--- STATED EXERCISE ---
Count the lines of the data below that contain the string "instrumentName", matching case exactly, and reply with the number only.

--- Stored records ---
+++++

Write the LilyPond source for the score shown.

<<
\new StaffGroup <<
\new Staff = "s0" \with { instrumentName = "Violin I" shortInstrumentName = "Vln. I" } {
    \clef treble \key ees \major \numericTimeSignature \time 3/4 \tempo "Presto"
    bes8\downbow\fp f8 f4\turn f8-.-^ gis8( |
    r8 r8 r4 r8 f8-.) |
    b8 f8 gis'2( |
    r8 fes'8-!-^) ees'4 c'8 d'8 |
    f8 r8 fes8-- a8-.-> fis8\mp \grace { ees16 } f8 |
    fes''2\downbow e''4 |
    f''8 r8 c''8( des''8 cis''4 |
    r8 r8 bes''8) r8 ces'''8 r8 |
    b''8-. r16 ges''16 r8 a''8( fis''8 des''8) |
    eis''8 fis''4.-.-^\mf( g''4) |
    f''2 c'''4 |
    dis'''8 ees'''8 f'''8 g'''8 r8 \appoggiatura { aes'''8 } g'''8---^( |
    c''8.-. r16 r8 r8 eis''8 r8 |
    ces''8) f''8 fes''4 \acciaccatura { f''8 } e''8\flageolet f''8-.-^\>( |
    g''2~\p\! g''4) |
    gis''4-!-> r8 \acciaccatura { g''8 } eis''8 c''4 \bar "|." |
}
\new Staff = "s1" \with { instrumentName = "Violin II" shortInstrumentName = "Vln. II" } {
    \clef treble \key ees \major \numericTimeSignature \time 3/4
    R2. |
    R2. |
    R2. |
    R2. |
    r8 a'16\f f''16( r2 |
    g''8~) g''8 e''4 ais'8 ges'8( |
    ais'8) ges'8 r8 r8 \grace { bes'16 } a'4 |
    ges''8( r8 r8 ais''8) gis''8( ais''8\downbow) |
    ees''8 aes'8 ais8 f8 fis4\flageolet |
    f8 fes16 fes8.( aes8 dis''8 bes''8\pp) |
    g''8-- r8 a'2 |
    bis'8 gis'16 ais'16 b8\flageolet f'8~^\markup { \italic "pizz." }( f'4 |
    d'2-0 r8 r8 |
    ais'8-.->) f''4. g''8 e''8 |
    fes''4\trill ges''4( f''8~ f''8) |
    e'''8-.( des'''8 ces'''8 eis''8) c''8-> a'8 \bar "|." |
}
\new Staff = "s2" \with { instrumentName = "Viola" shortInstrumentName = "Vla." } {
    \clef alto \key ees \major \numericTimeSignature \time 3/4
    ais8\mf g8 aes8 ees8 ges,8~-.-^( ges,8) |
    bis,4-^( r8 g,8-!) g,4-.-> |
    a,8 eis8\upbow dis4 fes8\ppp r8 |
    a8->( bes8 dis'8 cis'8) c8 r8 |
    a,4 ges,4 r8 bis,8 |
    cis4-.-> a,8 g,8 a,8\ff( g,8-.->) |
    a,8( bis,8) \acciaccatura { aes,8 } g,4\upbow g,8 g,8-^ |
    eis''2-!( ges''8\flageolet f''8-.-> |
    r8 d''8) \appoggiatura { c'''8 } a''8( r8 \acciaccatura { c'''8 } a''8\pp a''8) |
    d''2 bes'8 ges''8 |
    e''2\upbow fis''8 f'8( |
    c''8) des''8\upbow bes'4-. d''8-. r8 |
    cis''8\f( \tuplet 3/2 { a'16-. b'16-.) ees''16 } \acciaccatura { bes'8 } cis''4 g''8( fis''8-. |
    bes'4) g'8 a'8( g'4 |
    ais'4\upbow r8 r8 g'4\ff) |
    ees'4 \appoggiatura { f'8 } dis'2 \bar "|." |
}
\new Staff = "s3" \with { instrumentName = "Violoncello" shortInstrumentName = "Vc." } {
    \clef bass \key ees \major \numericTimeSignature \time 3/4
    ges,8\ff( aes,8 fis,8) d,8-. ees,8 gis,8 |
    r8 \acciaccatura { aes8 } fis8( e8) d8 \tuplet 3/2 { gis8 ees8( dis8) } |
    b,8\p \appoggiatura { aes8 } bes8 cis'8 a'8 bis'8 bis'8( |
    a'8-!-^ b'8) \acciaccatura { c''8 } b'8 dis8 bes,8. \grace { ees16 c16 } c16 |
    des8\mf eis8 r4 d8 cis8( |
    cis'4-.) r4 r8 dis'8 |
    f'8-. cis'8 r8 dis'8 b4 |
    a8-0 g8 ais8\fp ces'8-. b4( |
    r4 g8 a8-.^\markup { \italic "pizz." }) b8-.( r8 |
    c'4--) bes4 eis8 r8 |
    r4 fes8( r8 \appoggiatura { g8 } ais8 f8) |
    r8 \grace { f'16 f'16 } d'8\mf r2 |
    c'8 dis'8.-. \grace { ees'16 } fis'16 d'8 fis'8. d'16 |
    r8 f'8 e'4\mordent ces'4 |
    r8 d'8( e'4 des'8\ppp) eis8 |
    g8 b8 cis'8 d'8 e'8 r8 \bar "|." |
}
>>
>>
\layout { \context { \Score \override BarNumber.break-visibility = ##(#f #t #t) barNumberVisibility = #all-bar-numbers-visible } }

+++++

--- EXERCISE RESULT ---
4